▶ _Supplied information_

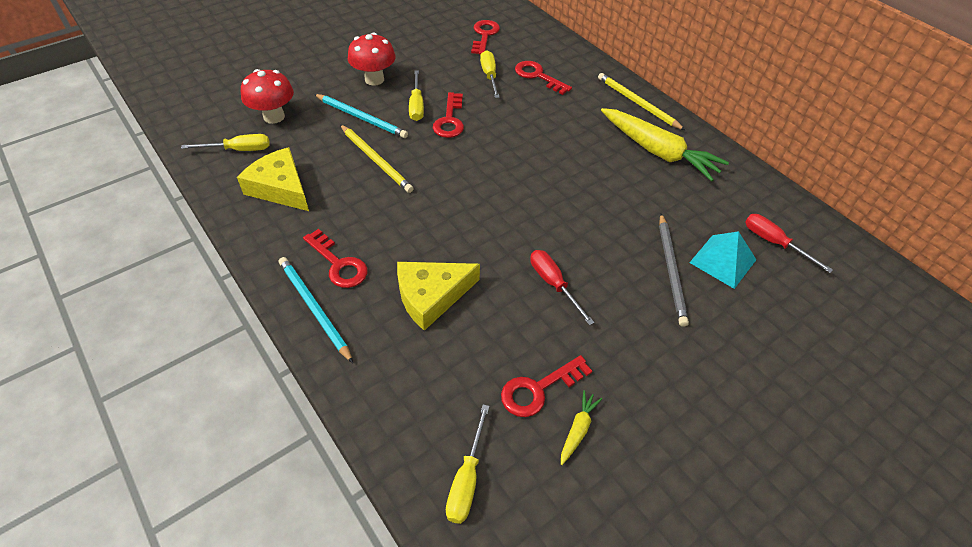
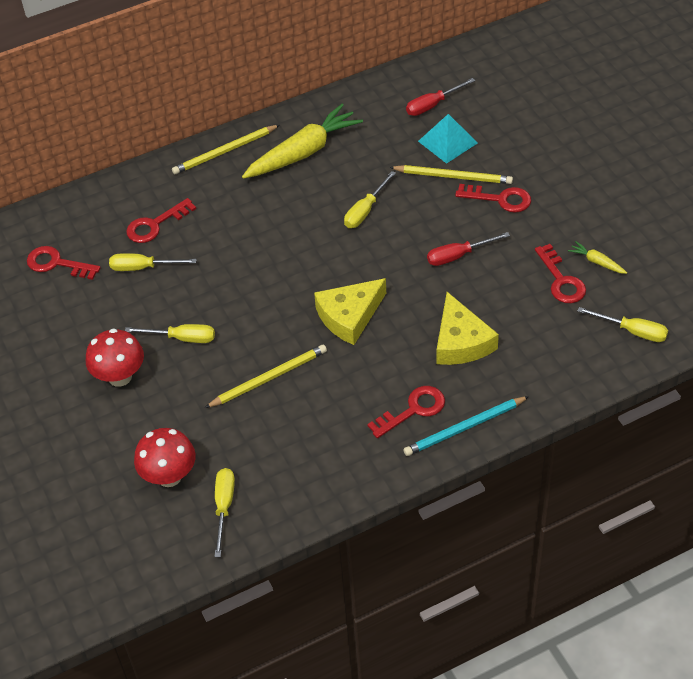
camera: 75 degrees left, 0 degrees up
(280, 188) = (297, 463): yellow cheese -> yellow cheese (349, 316)
(361, 118) = (192, 390): turquoise pencil -> none
(450, 120) = (216, 310): red key -> red key (500, 199)
(596, 203) = (365, 211): none -> yellow screwdriver
(671, 270) = (453, 176): grey pencil -> yellow pencil

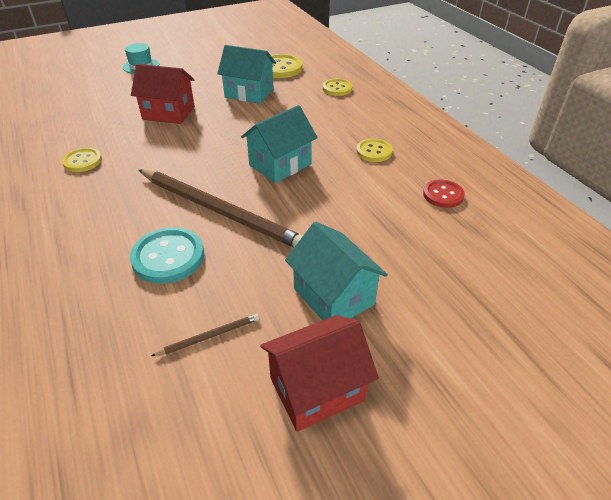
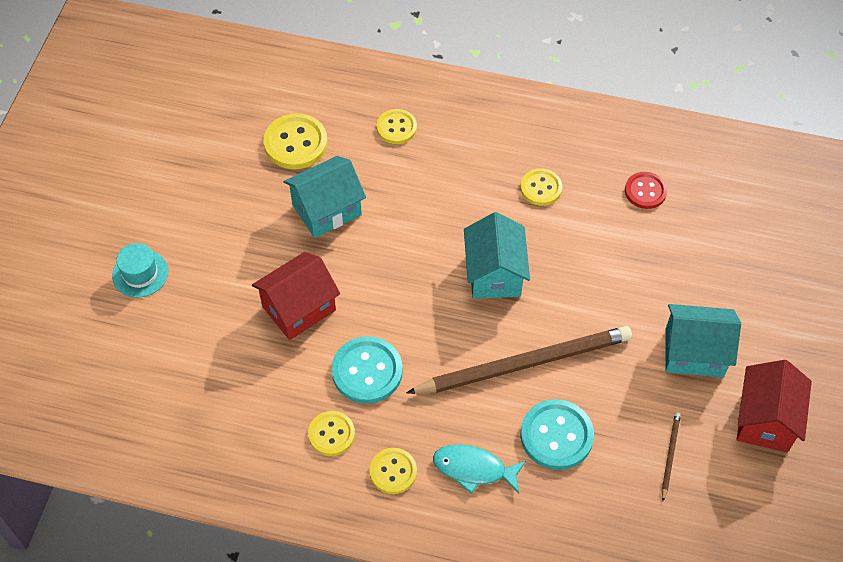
camera: 50 degrees left, 15 degrees up
(70, 197) = (393, 471): none -> yellow button
(101, 230) = (474, 469): none -> turquoise fish
(145, 153) = (367, 371): none -> turquoise button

▶ _Task to carry out_
Sift the data above for lines with "left", then copy each one.

▶ _Answer box_
camera: 75 degrees left, 0 degrees up
camera: 50 degrees left, 15 degrees up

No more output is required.